(Coordinate-based object records)
☆ ☆ ☆ ☆
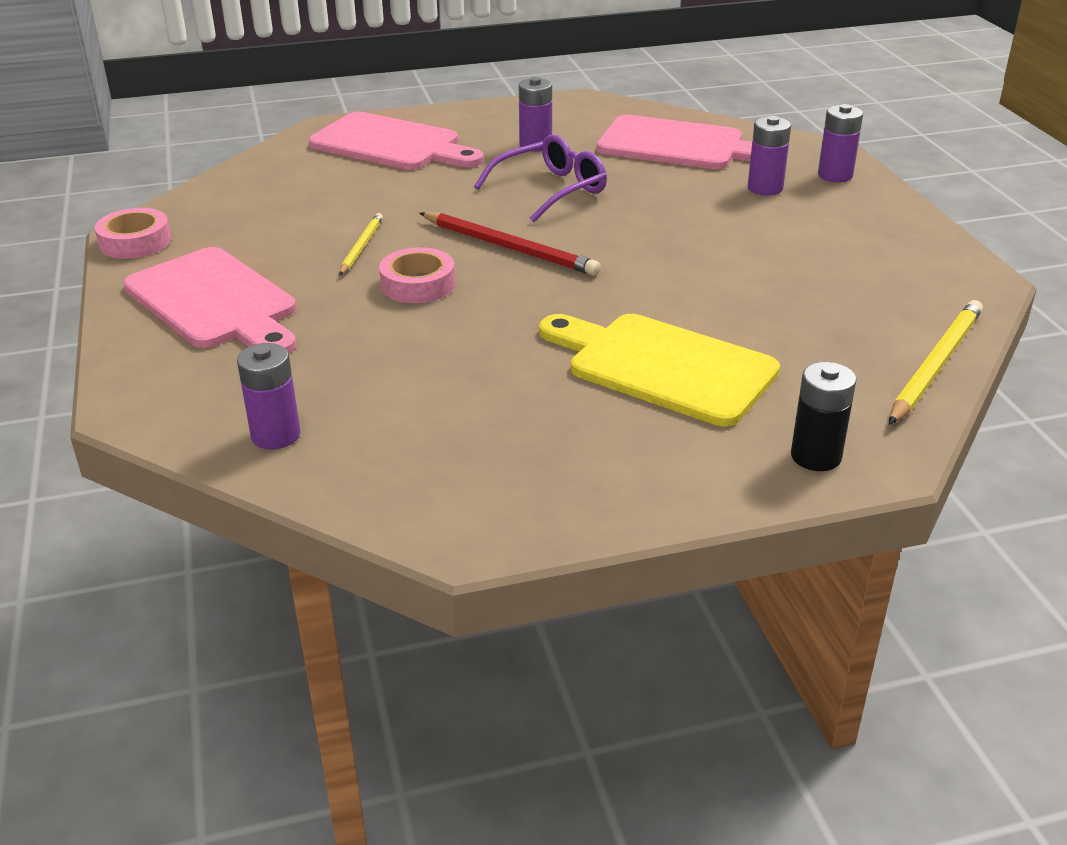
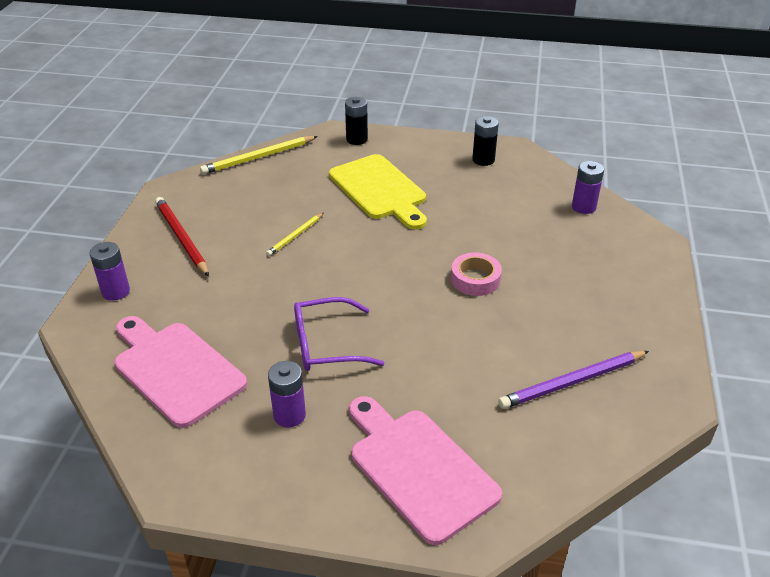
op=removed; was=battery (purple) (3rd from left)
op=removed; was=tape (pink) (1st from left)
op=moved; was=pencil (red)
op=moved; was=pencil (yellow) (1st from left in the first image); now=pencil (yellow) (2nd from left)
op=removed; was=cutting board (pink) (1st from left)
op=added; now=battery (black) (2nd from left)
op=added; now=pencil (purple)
☆ ☆ ☆ ☆
## ASSIGNMENT
Write out the entries above verbatim; the pictures do not belong in your copy.

## SOLUTION TO THIS PROBLEM
op=removed; was=battery (purple) (3rd from left)
op=removed; was=tape (pink) (1st from left)
op=moved; was=pencil (red)
op=moved; was=pencil (yellow) (1st from left in the first image); now=pencil (yellow) (2nd from left)
op=removed; was=cutting board (pink) (1st from left)
op=added; now=battery (black) (2nd from left)
op=added; now=pencil (purple)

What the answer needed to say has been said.